[Dataset entries]

______________________________

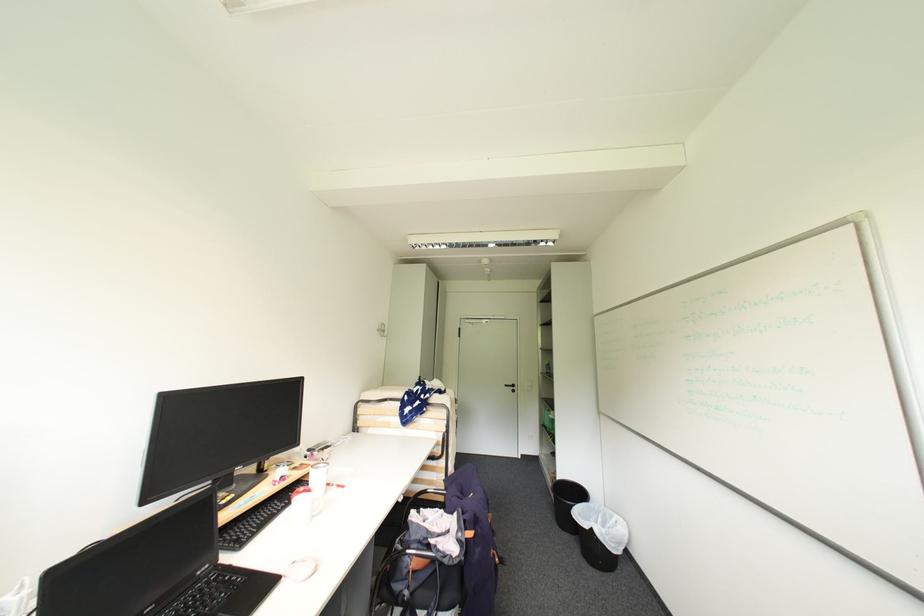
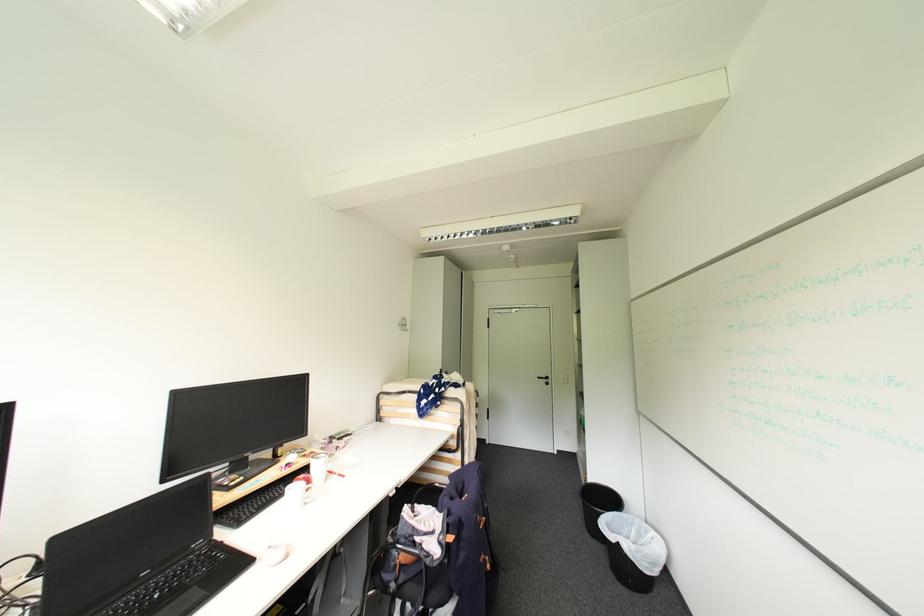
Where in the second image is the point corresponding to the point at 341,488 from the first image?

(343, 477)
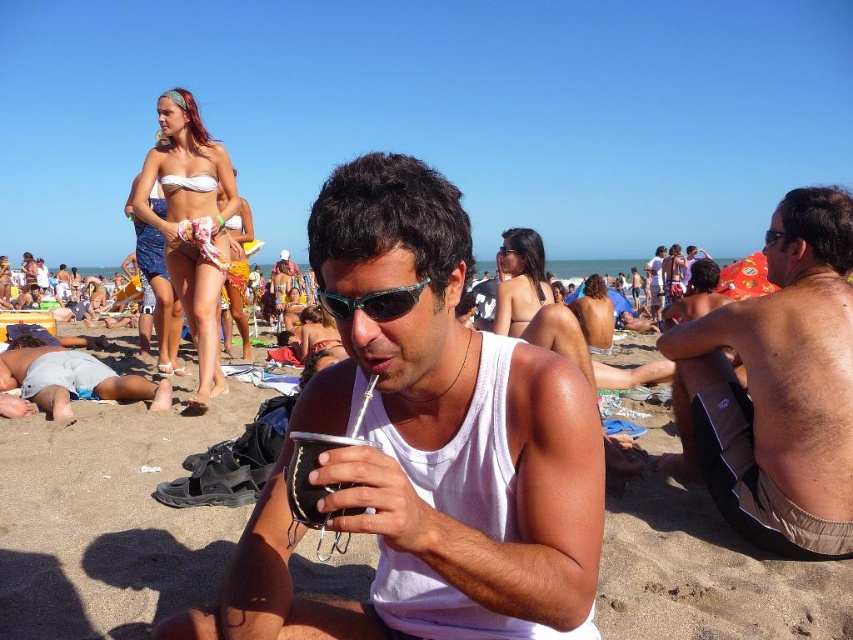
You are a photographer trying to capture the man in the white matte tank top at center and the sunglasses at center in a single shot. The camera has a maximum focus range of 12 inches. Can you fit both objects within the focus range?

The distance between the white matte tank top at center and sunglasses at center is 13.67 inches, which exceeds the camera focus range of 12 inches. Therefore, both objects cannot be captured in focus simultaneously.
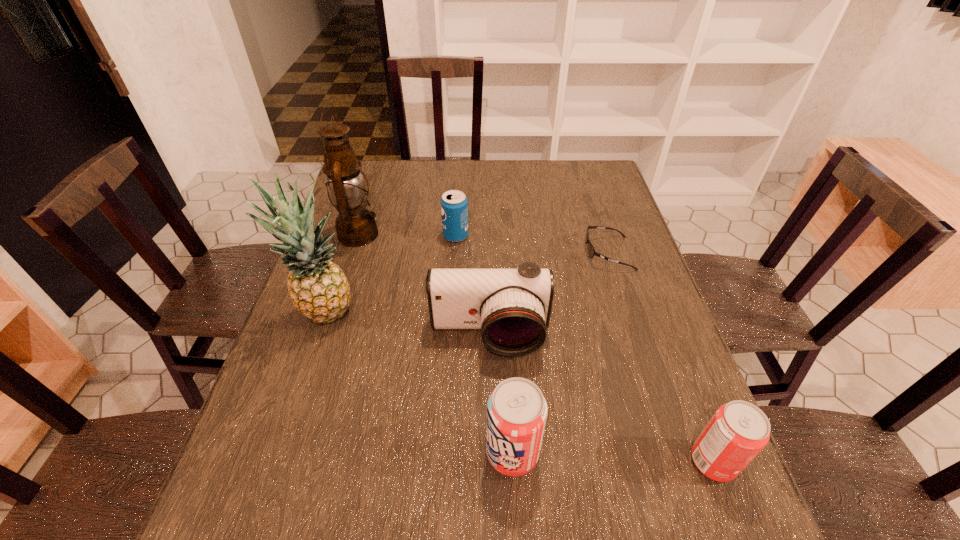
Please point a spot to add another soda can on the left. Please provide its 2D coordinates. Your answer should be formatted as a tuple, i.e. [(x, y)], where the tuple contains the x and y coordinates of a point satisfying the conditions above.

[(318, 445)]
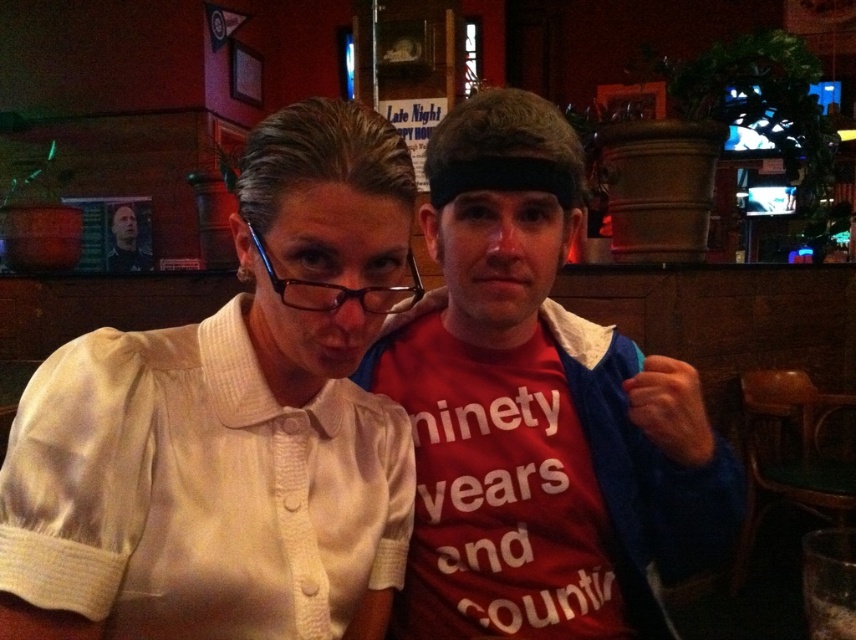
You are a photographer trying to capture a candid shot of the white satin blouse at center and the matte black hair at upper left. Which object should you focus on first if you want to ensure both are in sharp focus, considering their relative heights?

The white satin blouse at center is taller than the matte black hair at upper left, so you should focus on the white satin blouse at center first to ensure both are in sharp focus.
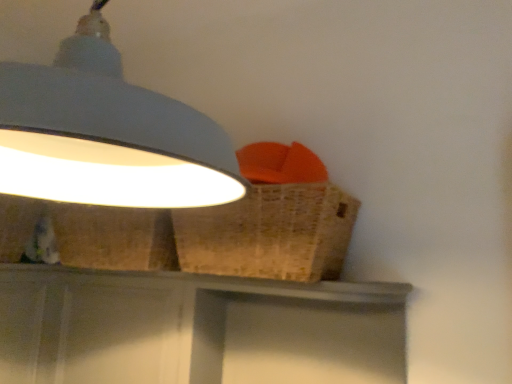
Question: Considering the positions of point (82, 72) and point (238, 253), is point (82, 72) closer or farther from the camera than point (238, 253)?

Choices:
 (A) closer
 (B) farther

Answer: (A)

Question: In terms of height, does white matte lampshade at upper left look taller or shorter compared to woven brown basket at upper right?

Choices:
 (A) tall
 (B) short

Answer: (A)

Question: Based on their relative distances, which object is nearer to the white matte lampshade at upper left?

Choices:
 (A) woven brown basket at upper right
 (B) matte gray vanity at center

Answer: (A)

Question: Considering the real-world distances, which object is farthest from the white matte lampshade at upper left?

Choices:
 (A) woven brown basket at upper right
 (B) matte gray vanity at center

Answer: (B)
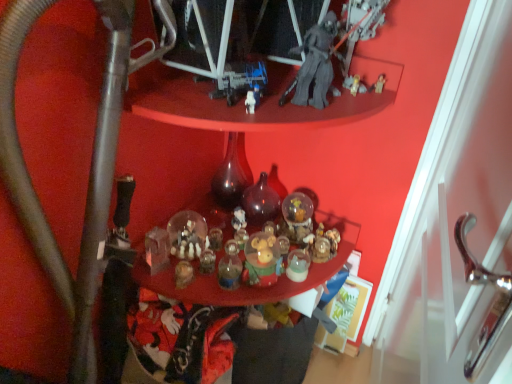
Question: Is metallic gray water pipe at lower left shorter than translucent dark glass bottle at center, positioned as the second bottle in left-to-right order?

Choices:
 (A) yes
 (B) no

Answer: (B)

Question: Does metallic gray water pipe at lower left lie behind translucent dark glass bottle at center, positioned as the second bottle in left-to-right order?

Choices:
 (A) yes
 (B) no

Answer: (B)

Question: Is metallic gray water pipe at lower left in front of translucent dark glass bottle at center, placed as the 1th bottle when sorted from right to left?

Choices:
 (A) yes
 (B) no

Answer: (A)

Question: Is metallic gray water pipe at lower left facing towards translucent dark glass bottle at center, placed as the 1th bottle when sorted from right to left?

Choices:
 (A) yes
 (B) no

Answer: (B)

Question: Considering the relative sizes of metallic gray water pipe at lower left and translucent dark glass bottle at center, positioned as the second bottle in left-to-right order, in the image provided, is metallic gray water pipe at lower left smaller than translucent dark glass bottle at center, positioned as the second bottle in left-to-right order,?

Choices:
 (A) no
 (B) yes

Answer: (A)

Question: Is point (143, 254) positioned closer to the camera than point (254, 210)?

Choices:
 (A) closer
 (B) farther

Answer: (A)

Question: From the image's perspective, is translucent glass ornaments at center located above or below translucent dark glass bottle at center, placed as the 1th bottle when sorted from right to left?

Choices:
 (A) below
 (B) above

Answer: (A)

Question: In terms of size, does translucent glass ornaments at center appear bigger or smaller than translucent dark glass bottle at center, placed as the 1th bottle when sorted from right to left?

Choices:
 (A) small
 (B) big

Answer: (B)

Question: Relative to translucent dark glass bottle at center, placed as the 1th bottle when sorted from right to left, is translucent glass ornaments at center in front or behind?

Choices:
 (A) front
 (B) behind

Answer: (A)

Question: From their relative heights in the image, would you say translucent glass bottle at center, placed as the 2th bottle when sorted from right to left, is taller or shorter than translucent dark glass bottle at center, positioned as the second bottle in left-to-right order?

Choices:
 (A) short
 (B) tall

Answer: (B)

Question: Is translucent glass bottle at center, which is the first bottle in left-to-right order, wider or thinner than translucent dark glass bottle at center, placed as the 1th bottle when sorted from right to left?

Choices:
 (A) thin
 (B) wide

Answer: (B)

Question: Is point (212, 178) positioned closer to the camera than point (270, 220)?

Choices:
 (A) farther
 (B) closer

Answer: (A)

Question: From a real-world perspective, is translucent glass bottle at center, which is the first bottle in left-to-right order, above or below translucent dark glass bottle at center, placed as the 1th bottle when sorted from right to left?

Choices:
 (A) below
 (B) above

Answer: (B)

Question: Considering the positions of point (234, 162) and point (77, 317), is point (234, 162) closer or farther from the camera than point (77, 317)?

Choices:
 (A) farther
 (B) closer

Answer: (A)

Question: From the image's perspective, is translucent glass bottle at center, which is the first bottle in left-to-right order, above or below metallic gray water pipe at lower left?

______________________________

» Problem description
Copy out all of the items above word for word, leaving out the pictures.

» Response area
Where in the second image is the point corresponding to the point at 341,488 from the first image?

(343, 477)
You are a photographer trying to capture the man in the white matte tank top at center and the sunglasses at center in a single shot. The camera has a maximum focus range of 12 inches. Can you fit both objects within the focus range?

The distance between the white matte tank top at center and sunglasses at center is 13.67 inches, which exceeds the camera focus range of 12 inches. Therefore, both objects cannot be captured in focus simultaneously.
Please point a spot to add another soda can on the left. Please provide its 2D coordinates. Your answer should be formatted as a tuple, i.e. [(x, y)], where the tuple contains the x and y coordinates of a point satisfying the conditions above.

[(318, 445)]
You are a photographer trying to capture a candid shot of the white satin blouse at center and the matte black hair at upper left. Which object should you focus on first if you want to ensure both are in sharp focus, considering their relative heights?

The white satin blouse at center is taller than the matte black hair at upper left, so you should focus on the white satin blouse at center first to ensure both are in sharp focus.
Question: Considering the positions of point (82, 72) and point (238, 253), is point (82, 72) closer or farther from the camera than point (238, 253)?

Choices:
 (A) closer
 (B) farther

Answer: (A)

Question: In terms of height, does white matte lampshade at upper left look taller or shorter compared to woven brown basket at upper right?

Choices:
 (A) tall
 (B) short

Answer: (A)

Question: Based on their relative distances, which object is nearer to the white matte lampshade at upper left?

Choices:
 (A) woven brown basket at upper right
 (B) matte gray vanity at center

Answer: (A)

Question: Considering the real-world distances, which object is farthest from the white matte lampshade at upper left?

Choices:
 (A) woven brown basket at upper right
 (B) matte gray vanity at center

Answer: (B)
Question: Is metallic gray water pipe at lower left shorter than translucent dark glass bottle at center, positioned as the second bottle in left-to-right order?

Choices:
 (A) yes
 (B) no

Answer: (B)

Question: Does metallic gray water pipe at lower left lie behind translucent dark glass bottle at center, positioned as the second bottle in left-to-right order?

Choices:
 (A) yes
 (B) no

Answer: (B)

Question: Is metallic gray water pipe at lower left in front of translucent dark glass bottle at center, placed as the 1th bottle when sorted from right to left?

Choices:
 (A) yes
 (B) no

Answer: (A)

Question: Is metallic gray water pipe at lower left facing towards translucent dark glass bottle at center, placed as the 1th bottle when sorted from right to left?

Choices:
 (A) yes
 (B) no

Answer: (B)

Question: Considering the relative sizes of metallic gray water pipe at lower left and translucent dark glass bottle at center, positioned as the second bottle in left-to-right order, in the image provided, is metallic gray water pipe at lower left smaller than translucent dark glass bottle at center, positioned as the second bottle in left-to-right order,?

Choices:
 (A) no
 (B) yes

Answer: (A)

Question: Is point (143, 254) positioned closer to the camera than point (254, 210)?

Choices:
 (A) closer
 (B) farther

Answer: (A)

Question: From the image's perspective, is translucent glass ornaments at center located above or below translucent dark glass bottle at center, placed as the 1th bottle when sorted from right to left?

Choices:
 (A) below
 (B) above

Answer: (A)

Question: In terms of size, does translucent glass ornaments at center appear bigger or smaller than translucent dark glass bottle at center, placed as the 1th bottle when sorted from right to left?

Choices:
 (A) small
 (B) big

Answer: (B)

Question: Relative to translucent dark glass bottle at center, placed as the 1th bottle when sorted from right to left, is translucent glass ornaments at center in front or behind?

Choices:
 (A) front
 (B) behind

Answer: (A)

Question: From their relative heights in the image, would you say translucent glass bottle at center, placed as the 2th bottle when sorted from right to left, is taller or shorter than translucent dark glass bottle at center, positioned as the second bottle in left-to-right order?

Choices:
 (A) short
 (B) tall

Answer: (B)

Question: Is translucent glass bottle at center, which is the first bottle in left-to-right order, wider or thinner than translucent dark glass bottle at center, placed as the 1th bottle when sorted from right to left?

Choices:
 (A) thin
 (B) wide

Answer: (B)

Question: Is point (212, 178) positioned closer to the camera than point (270, 220)?

Choices:
 (A) farther
 (B) closer

Answer: (A)

Question: From a real-world perspective, is translucent glass bottle at center, which is the first bottle in left-to-right order, above or below translucent dark glass bottle at center, placed as the 1th bottle when sorted from right to left?

Choices:
 (A) below
 (B) above

Answer: (B)

Question: Considering the positions of point (234, 162) and point (77, 317), is point (234, 162) closer or farther from the camera than point (77, 317)?

Choices:
 (A) farther
 (B) closer

Answer: (A)

Question: From the image's perspective, is translucent glass bottle at center, which is the first bottle in left-to-right order, above or below metallic gray water pipe at lower left?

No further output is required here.